----- Input material -----
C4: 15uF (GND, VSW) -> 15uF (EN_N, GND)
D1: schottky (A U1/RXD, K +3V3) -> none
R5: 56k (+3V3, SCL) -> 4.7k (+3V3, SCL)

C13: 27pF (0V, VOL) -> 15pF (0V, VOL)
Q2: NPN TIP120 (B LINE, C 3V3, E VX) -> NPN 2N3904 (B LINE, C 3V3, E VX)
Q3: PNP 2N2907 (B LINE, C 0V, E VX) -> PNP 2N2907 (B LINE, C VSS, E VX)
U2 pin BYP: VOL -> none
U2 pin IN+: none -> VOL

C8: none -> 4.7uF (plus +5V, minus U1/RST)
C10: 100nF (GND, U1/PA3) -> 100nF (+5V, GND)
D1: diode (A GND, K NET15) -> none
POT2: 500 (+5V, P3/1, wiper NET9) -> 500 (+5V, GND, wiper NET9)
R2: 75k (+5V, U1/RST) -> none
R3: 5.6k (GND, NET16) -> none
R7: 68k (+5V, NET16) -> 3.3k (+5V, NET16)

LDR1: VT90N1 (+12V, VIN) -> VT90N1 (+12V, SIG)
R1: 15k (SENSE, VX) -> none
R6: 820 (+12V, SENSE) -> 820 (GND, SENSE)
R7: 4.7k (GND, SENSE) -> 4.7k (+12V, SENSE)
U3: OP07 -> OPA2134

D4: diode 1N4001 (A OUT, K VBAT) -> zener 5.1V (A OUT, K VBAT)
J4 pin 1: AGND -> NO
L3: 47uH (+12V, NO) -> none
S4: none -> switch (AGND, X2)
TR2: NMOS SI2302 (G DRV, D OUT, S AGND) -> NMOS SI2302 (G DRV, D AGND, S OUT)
-----
**Task details**
For this exercise, give every entry again exactly as it appears.

**Solved problem**
C4: 15uF (GND, VSW) -> 15uF (EN_N, GND)
D1: schottky (A U1/RXD, K +3V3) -> none
R5: 56k (+3V3, SCL) -> 4.7k (+3V3, SCL)

C13: 27pF (0V, VOL) -> 15pF (0V, VOL)
Q2: NPN TIP120 (B LINE, C 3V3, E VX) -> NPN 2N3904 (B LINE, C 3V3, E VX)
Q3: PNP 2N2907 (B LINE, C 0V, E VX) -> PNP 2N2907 (B LINE, C VSS, E VX)
U2 pin BYP: VOL -> none
U2 pin IN+: none -> VOL

C8: none -> 4.7uF (plus +5V, minus U1/RST)
C10: 100nF (GND, U1/PA3) -> 100nF (+5V, GND)
D1: diode (A GND, K NET15) -> none
POT2: 500 (+5V, P3/1, wiper NET9) -> 500 (+5V, GND, wiper NET9)
R2: 75k (+5V, U1/RST) -> none
R3: 5.6k (GND, NET16) -> none
R7: 68k (+5V, NET16) -> 3.3k (+5V, NET16)

LDR1: VT90N1 (+12V, VIN) -> VT90N1 (+12V, SIG)
R1: 15k (SENSE, VX) -> none
R6: 820 (+12V, SENSE) -> 820 (GND, SENSE)
R7: 4.7k (GND, SENSE) -> 4.7k (+12V, SENSE)
U3: OP07 -> OPA2134

D4: diode 1N4001 (A OUT, K VBAT) -> zener 5.1V (A OUT, K VBAT)
J4 pin 1: AGND -> NO
L3: 47uH (+12V, NO) -> none
S4: none -> switch (AGND, X2)
TR2: NMOS SI2302 (G DRV, D OUT, S AGND) -> NMOS SI2302 (G DRV, D AGND, S OUT)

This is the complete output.